* WHAT IS NEEDED: From the line containing "Can you find carcinoma?" through the last line of the data, return those lines exactly as written and nothing more.

* INPUT DATA:
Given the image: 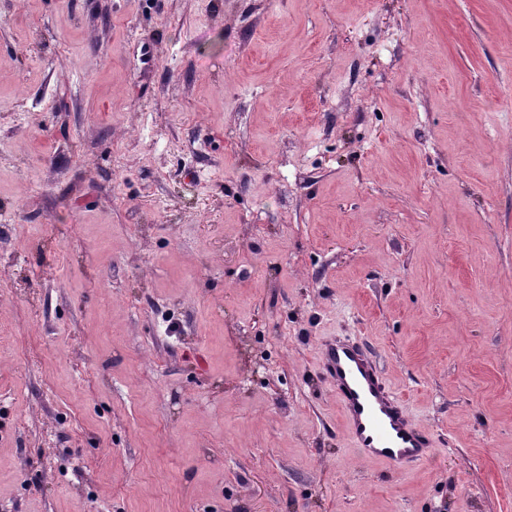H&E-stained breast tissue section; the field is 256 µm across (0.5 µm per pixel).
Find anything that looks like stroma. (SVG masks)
Masks as SVG:
<instances>
[{
  "label": "stroma",
  "instance_id": "35a3bbf8",
  "mask_svg": "<svg viewBox=\"0 0 512 512\" xmlns=\"http://www.w3.org/2000/svg\"><path fill=\"white\" fill-rule=\"evenodd\" d=\"M0 512H512V0H0ZM321 363L332 380L350 444L365 459L402 470L428 457L431 440L385 386L364 343L330 341L322 349Z\"/></svg>",
  "mask_w": 512,
  "mask_h": 512
}]
</instances>
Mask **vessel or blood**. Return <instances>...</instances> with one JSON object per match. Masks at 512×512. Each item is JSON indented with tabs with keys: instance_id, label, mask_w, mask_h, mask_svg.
I'll return each instance as SVG.
<instances>
[{
	"instance_id": "obj_1",
	"label": "vessel or blood",
	"mask_w": 512,
	"mask_h": 512,
	"mask_svg": "<svg viewBox=\"0 0 512 512\" xmlns=\"http://www.w3.org/2000/svg\"><path fill=\"white\" fill-rule=\"evenodd\" d=\"M321 363L332 380L350 444L365 459L400 470L428 457L431 440L406 404L385 386L365 344L341 339L328 342Z\"/></svg>"
}]
</instances>
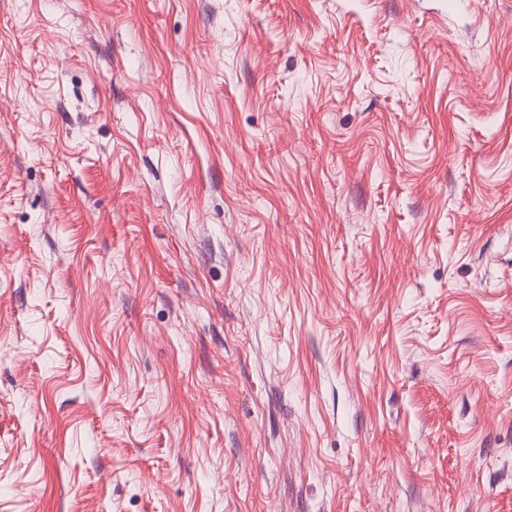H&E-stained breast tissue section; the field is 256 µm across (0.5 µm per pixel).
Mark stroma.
<instances>
[{
  "label": "stroma",
  "mask_w": 512,
  "mask_h": 512,
  "mask_svg": "<svg viewBox=\"0 0 512 512\" xmlns=\"http://www.w3.org/2000/svg\"><path fill=\"white\" fill-rule=\"evenodd\" d=\"M0 512H512V0H0Z\"/></svg>",
  "instance_id": "obj_1"
}]
</instances>
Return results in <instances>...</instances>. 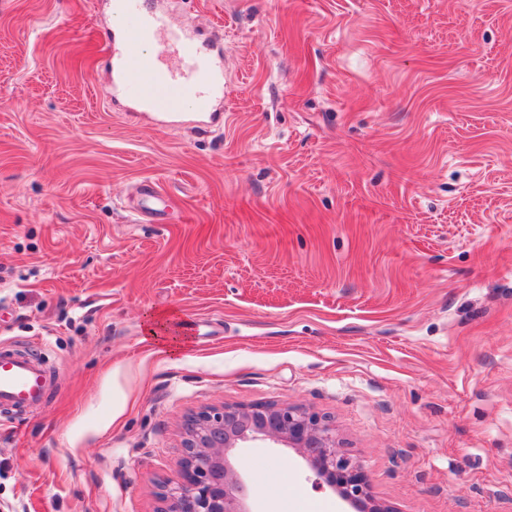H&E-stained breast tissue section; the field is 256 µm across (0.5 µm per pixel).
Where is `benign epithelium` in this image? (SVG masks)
I'll return each mask as SVG.
<instances>
[{
    "label": "benign epithelium",
    "instance_id": "7a95c632",
    "mask_svg": "<svg viewBox=\"0 0 512 512\" xmlns=\"http://www.w3.org/2000/svg\"><path fill=\"white\" fill-rule=\"evenodd\" d=\"M184 434L185 457L177 476L160 486L159 512H251V488L230 453L253 440L293 449L318 485L359 512H391L373 495L362 466L342 450L330 421L302 407L272 402L205 408L186 419Z\"/></svg>",
    "mask_w": 512,
    "mask_h": 512
}]
</instances>
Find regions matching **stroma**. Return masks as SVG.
<instances>
[{
	"mask_svg": "<svg viewBox=\"0 0 512 512\" xmlns=\"http://www.w3.org/2000/svg\"><path fill=\"white\" fill-rule=\"evenodd\" d=\"M160 6L223 44L218 122L128 111L108 0H0V347L55 378L0 419V512H158L188 414L272 401L393 512H512V0ZM232 461L253 512L282 465L352 512Z\"/></svg>",
	"mask_w": 512,
	"mask_h": 512,
	"instance_id": "1",
	"label": "stroma"
}]
</instances>
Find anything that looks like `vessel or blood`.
I'll list each match as a JSON object with an SVG mask.
<instances>
[{"instance_id":"obj_1","label":"vessel or blood","mask_w":512,"mask_h":512,"mask_svg":"<svg viewBox=\"0 0 512 512\" xmlns=\"http://www.w3.org/2000/svg\"><path fill=\"white\" fill-rule=\"evenodd\" d=\"M149 0H113L112 26L97 40L112 54V79L132 109L159 114L175 122L180 111H216L224 102V51L187 39L170 26L166 15ZM163 44L166 55L147 53ZM46 364L13 350H0V408L34 407L50 394Z\"/></svg>"}]
</instances>
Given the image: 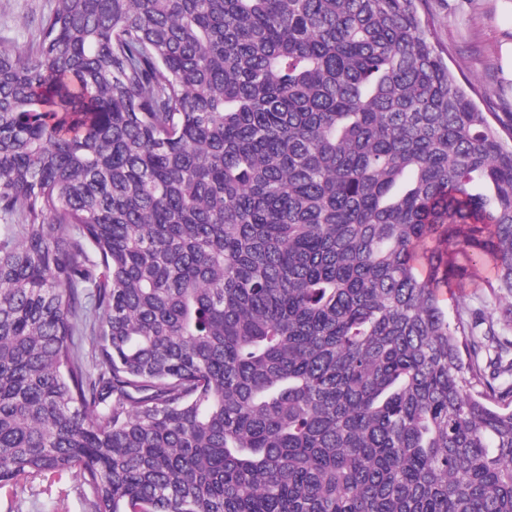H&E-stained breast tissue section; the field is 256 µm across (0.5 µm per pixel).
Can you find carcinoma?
<instances>
[{
  "label": "carcinoma",
  "instance_id": "obj_1",
  "mask_svg": "<svg viewBox=\"0 0 512 512\" xmlns=\"http://www.w3.org/2000/svg\"><path fill=\"white\" fill-rule=\"evenodd\" d=\"M422 3L56 0L0 51V487L512 512V310L442 294L512 295V120ZM492 272V262L485 261L478 266L476 275L465 283L464 288H451L450 291L458 297L464 295L463 302L468 303L470 312H484L487 316L495 310L499 312L512 309V296L495 299L481 288L483 279ZM450 291L448 289V298Z\"/></svg>",
  "mask_w": 512,
  "mask_h": 512
}]
</instances>
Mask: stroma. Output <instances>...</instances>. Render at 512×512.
Listing matches in <instances>:
<instances>
[{
    "label": "stroma",
    "instance_id": "35a3bbf8",
    "mask_svg": "<svg viewBox=\"0 0 512 512\" xmlns=\"http://www.w3.org/2000/svg\"><path fill=\"white\" fill-rule=\"evenodd\" d=\"M56 0H0V50L27 49L38 37L40 21ZM433 40L457 80L478 86L492 111L512 112V83L499 67V44L512 37V18L501 16L497 0H425ZM491 262L478 266L460 293L470 311L512 309V296L490 297L482 286ZM0 512H91L89 491L71 474L29 473L0 488Z\"/></svg>",
    "mask_w": 512,
    "mask_h": 512
}]
</instances>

* TASK RESULT:
Can you find carcinoma?
<instances>
[{
  "label": "carcinoma",
  "instance_id": "obj_1",
  "mask_svg": "<svg viewBox=\"0 0 512 512\" xmlns=\"http://www.w3.org/2000/svg\"><path fill=\"white\" fill-rule=\"evenodd\" d=\"M422 3L56 0L0 51V487L512 512V310L442 294L512 295V120ZM492 272V262L485 261L478 266L476 275L465 283L464 288H451L450 291L458 297L464 295L463 302L468 303L470 312H484L487 316L495 310L499 312L512 309V296L495 299L481 288L483 279ZM450 291L448 289V298Z\"/></svg>",
  "mask_w": 512,
  "mask_h": 512
}]
</instances>
Mask: stroma. Output <instances>...</instances>. Render at 512×512.
Listing matches in <instances>:
<instances>
[{
    "label": "stroma",
    "instance_id": "35a3bbf8",
    "mask_svg": "<svg viewBox=\"0 0 512 512\" xmlns=\"http://www.w3.org/2000/svg\"><path fill=\"white\" fill-rule=\"evenodd\" d=\"M56 0H0V50L27 49L38 37L40 21ZM433 40L457 80L478 86L492 111L512 112V83L499 67V44L512 37V18L501 16L497 0H425ZM491 262L478 266L460 293L470 311L512 309V296L490 297L482 286ZM0 512H91L89 491L71 474L29 473L0 488Z\"/></svg>",
    "mask_w": 512,
    "mask_h": 512
}]
</instances>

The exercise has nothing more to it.